Whenever a line of the records below contains the word "image", copy that line.

Extracted material:
_ _ _ _ _

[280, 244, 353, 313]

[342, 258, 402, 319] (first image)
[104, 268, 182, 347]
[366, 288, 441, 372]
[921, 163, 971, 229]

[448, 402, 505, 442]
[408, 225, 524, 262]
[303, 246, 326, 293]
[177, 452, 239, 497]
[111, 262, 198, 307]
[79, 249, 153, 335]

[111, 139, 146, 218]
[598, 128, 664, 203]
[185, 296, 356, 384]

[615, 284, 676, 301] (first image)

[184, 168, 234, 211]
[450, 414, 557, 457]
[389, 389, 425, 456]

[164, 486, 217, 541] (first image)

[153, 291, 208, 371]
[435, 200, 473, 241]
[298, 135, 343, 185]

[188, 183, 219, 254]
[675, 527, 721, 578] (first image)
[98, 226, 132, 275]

_ _ _ _ _

Output for this exercise:
[342, 258, 402, 319] (first image)
[615, 284, 676, 301] (first image)
[164, 486, 217, 541] (first image)
[675, 527, 721, 578] (first image)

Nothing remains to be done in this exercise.